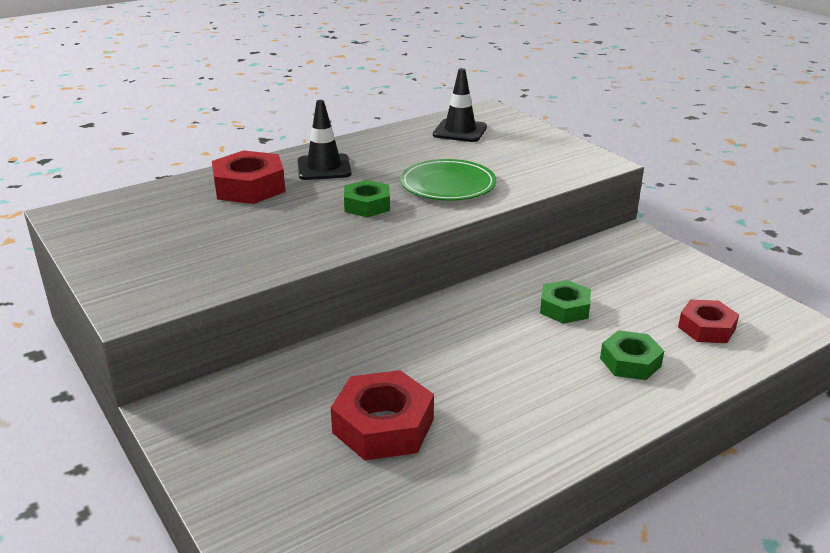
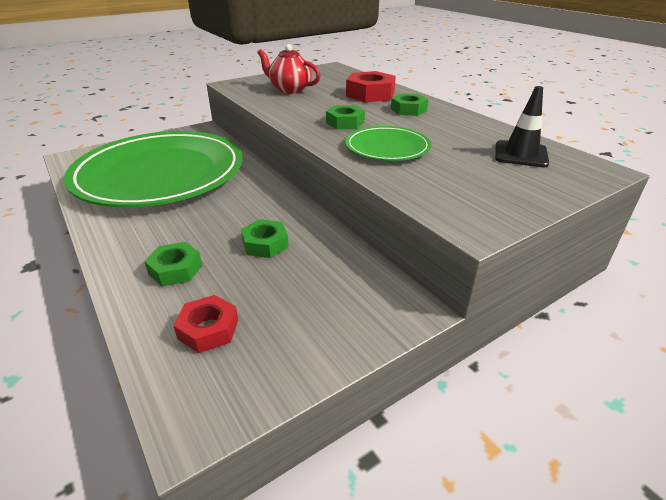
camera: 90 degrees right, 5 degrees up
(198, 247) = (289, 89): none -> red teapot
(324, 168) = (408, 110): black traffic cone -> green nut
(383, 426) = (160, 174): red nut -> green plate

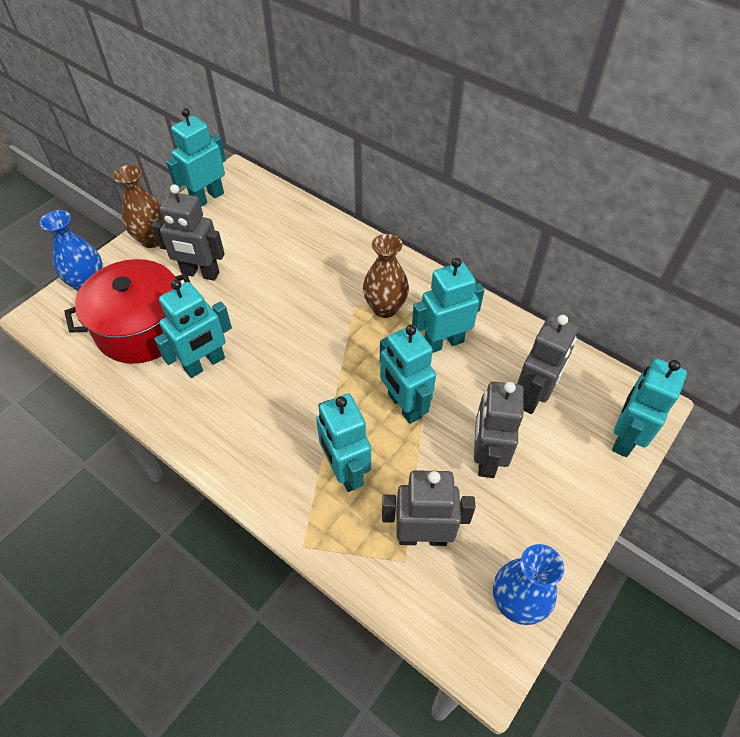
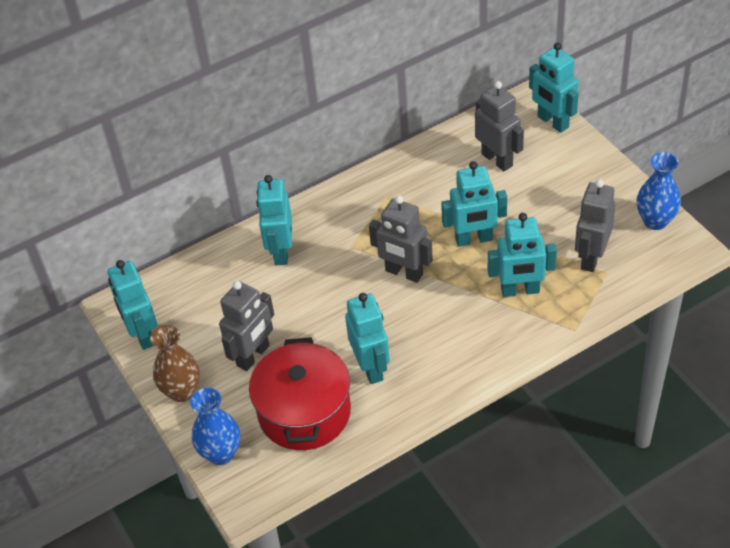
camera: 65 degrees left, 5 degrees down
(385, 308) = (365, 226): brown vase -> none
(443, 342) = (421, 198): turquoise robot -> turquoise robot (280, 251)
(486, 457) = (540, 203): grey robot -> grey robot (404, 273)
━━━━━━
What you need to do.
The exercise is to copy out every line above that has the word "degrees" in it.

Answer to the exercise.
camera: 90 degrees right, 5 degrees up
camera: 65 degrees left, 5 degrees down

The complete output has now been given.